(Change listing data)

BEGIN

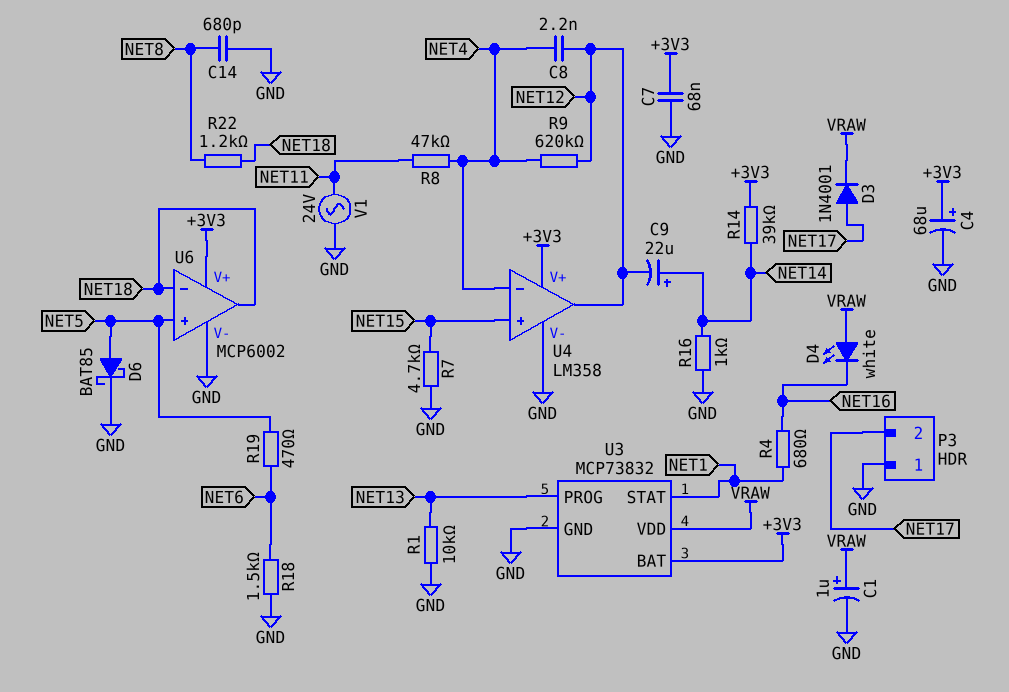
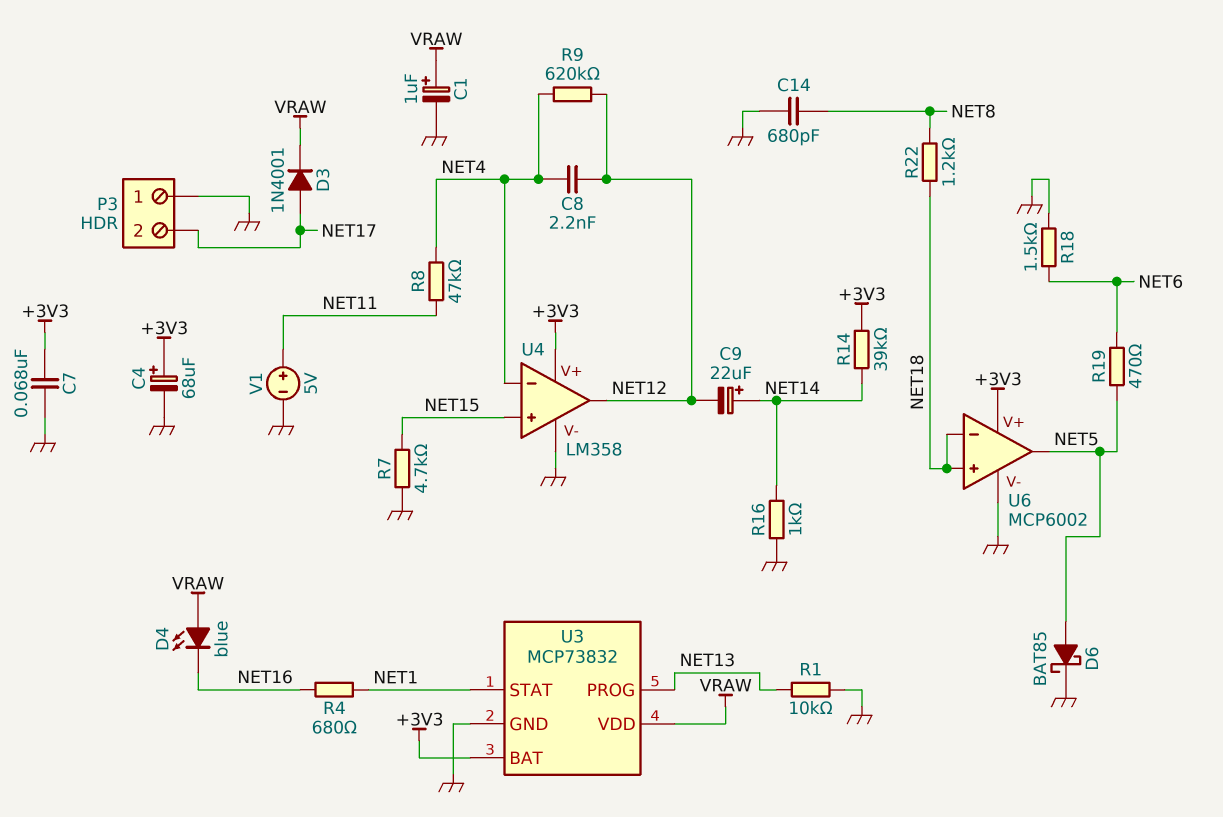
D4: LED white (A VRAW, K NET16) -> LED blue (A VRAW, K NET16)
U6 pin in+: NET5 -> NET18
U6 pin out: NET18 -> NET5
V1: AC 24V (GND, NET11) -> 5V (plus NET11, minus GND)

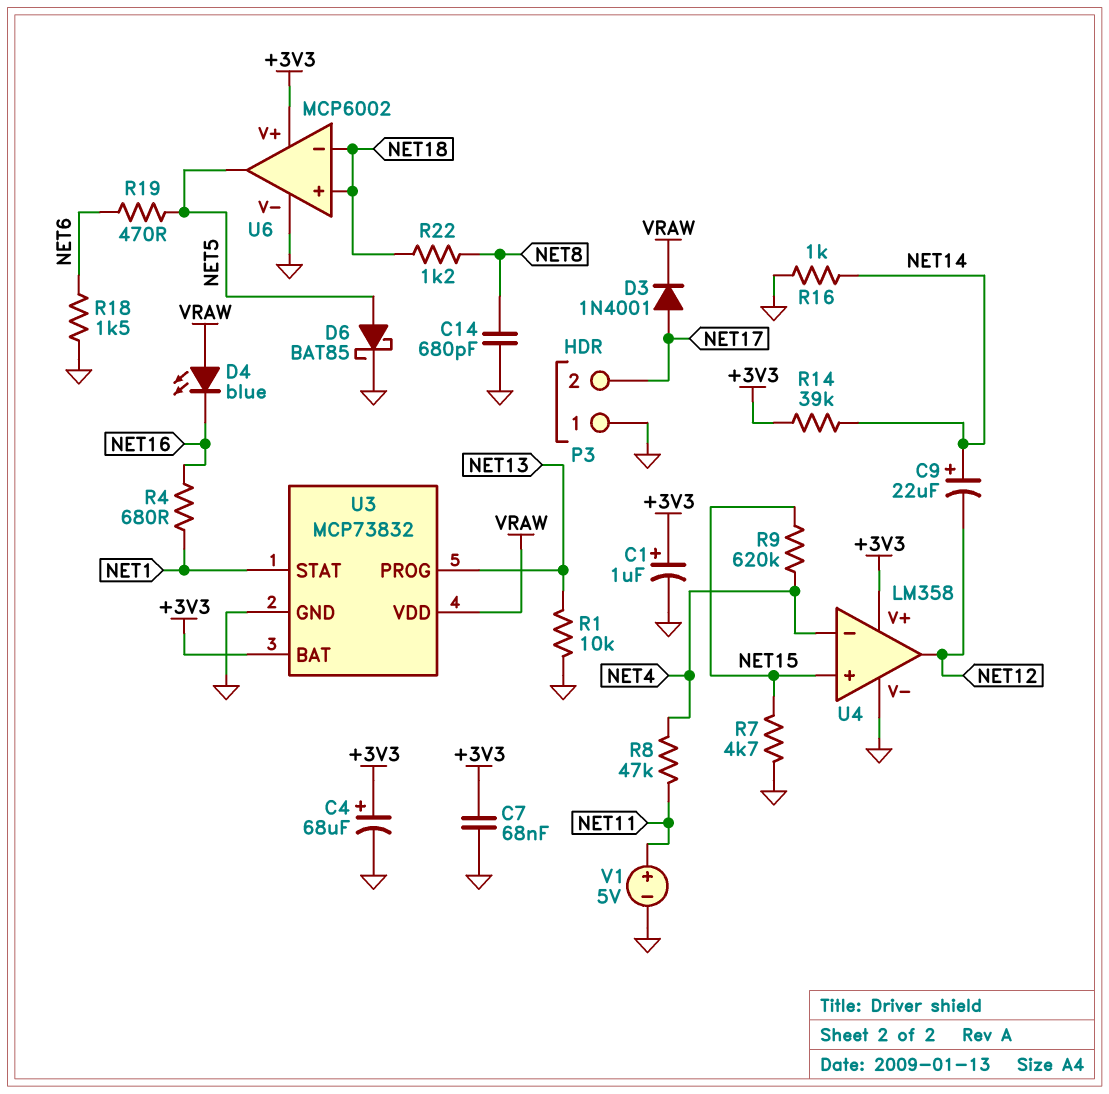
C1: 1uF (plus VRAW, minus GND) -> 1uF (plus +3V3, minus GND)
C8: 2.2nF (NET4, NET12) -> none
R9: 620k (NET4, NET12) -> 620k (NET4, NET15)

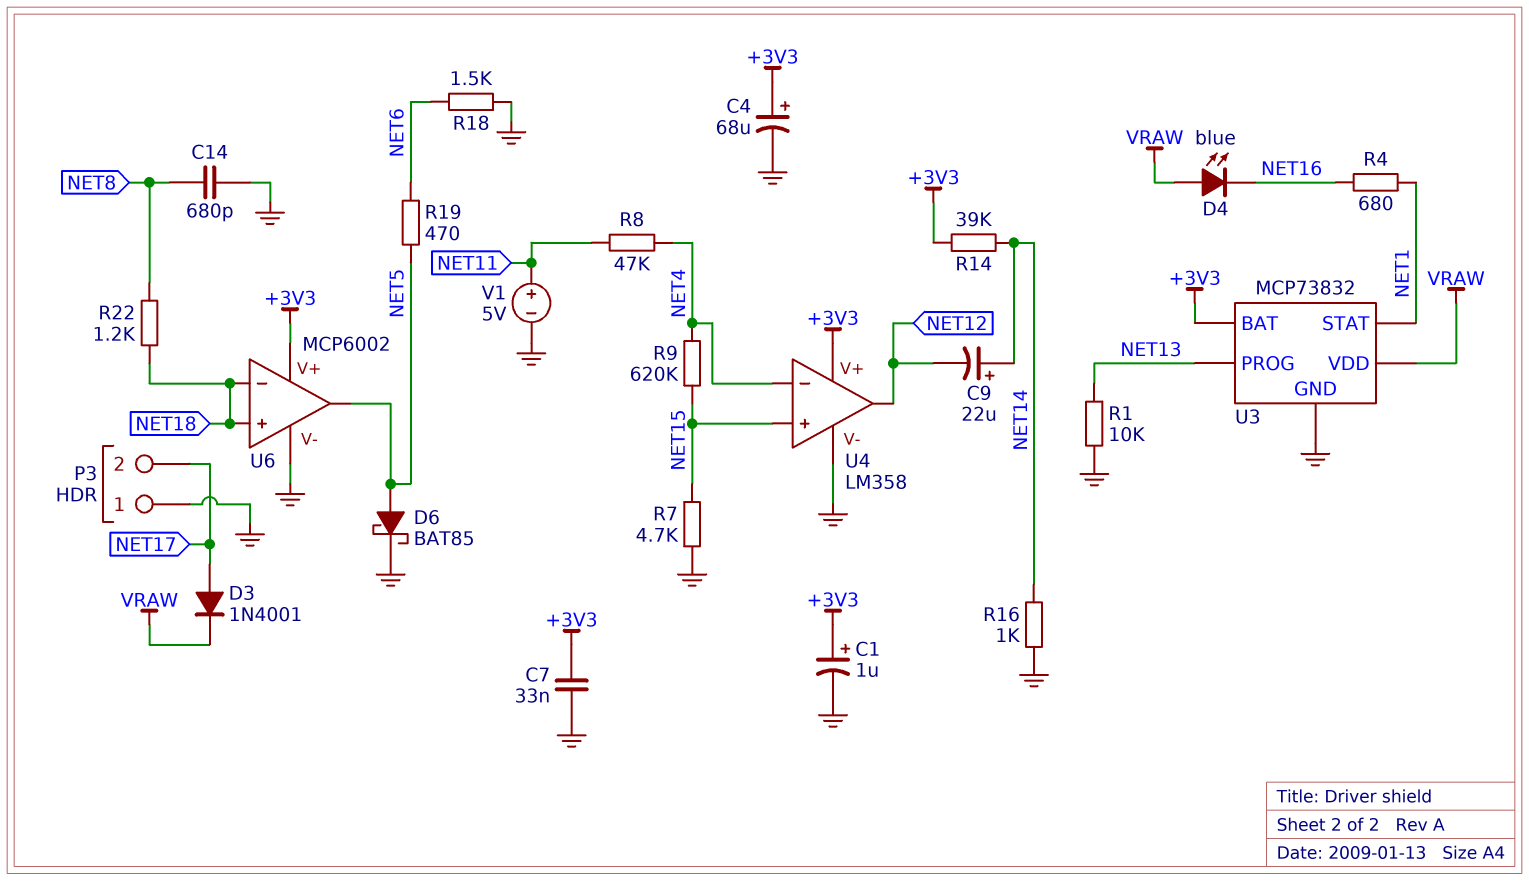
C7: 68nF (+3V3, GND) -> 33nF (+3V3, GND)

END

What the task asks:
Retype the lines above exactly, no pictures.

Written solution:
D4: LED white (A VRAW, K NET16) -> LED blue (A VRAW, K NET16)
U6 pin in+: NET5 -> NET18
U6 pin out: NET18 -> NET5
V1: AC 24V (GND, NET11) -> 5V (plus NET11, minus GND)

C1: 1uF (plus VRAW, minus GND) -> 1uF (plus +3V3, minus GND)
C8: 2.2nF (NET4, NET12) -> none
R9: 620k (NET4, NET12) -> 620k (NET4, NET15)

C7: 68nF (+3V3, GND) -> 33nF (+3V3, GND)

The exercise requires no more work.